* **ABOUT THIS EXERCISE**: Write every entry out again with no changes, and leave the images behind.

* **DATA TO PROCESS**:

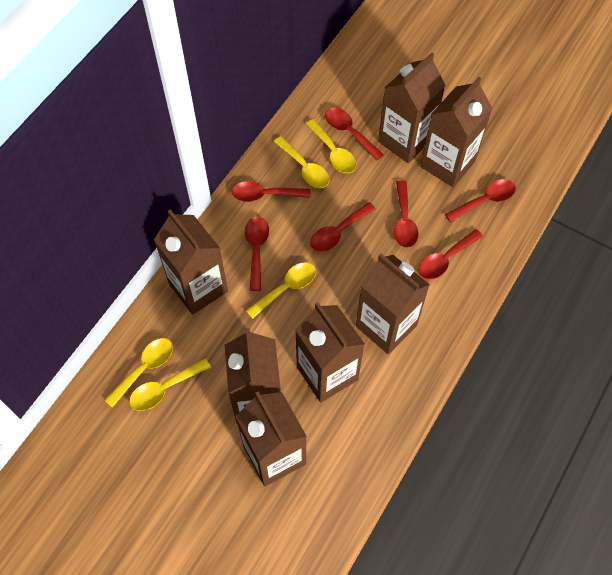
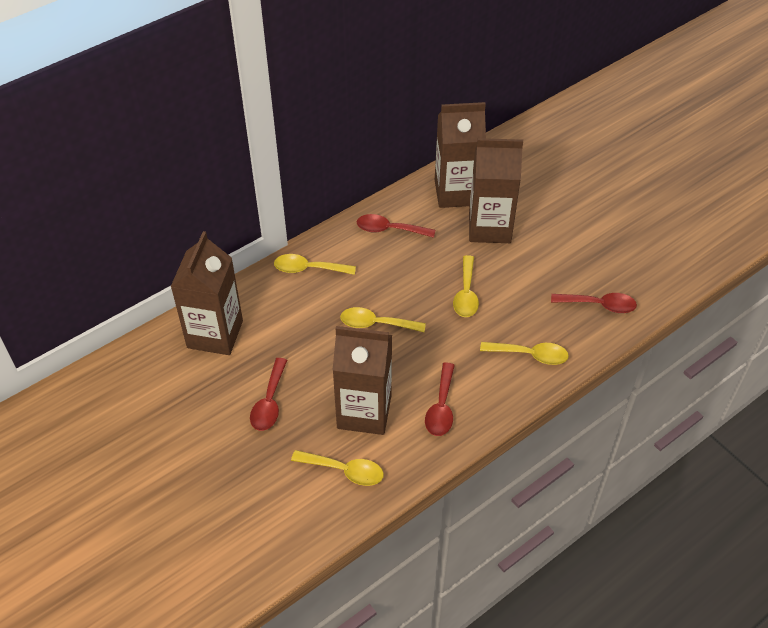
brown carton: 7 -> 4
red spoon: 7 -> 4

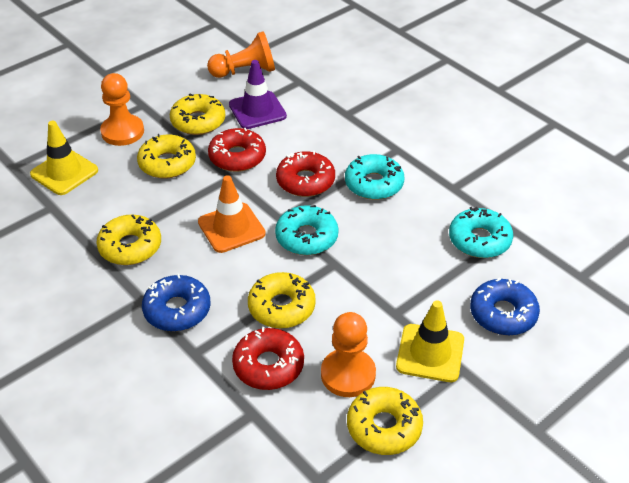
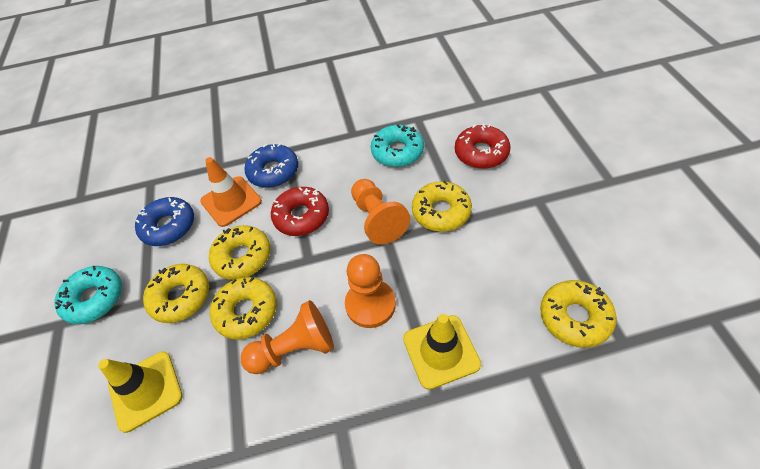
purple traffic cone: 1 -> 0
red donut: 3 -> 2
turquoise donut: 3 -> 2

* **RESULT FOR THIS TASK**:
brown carton: 7 -> 4
red spoon: 7 -> 4

purple traffic cone: 1 -> 0
red donut: 3 -> 2
turquoise donut: 3 -> 2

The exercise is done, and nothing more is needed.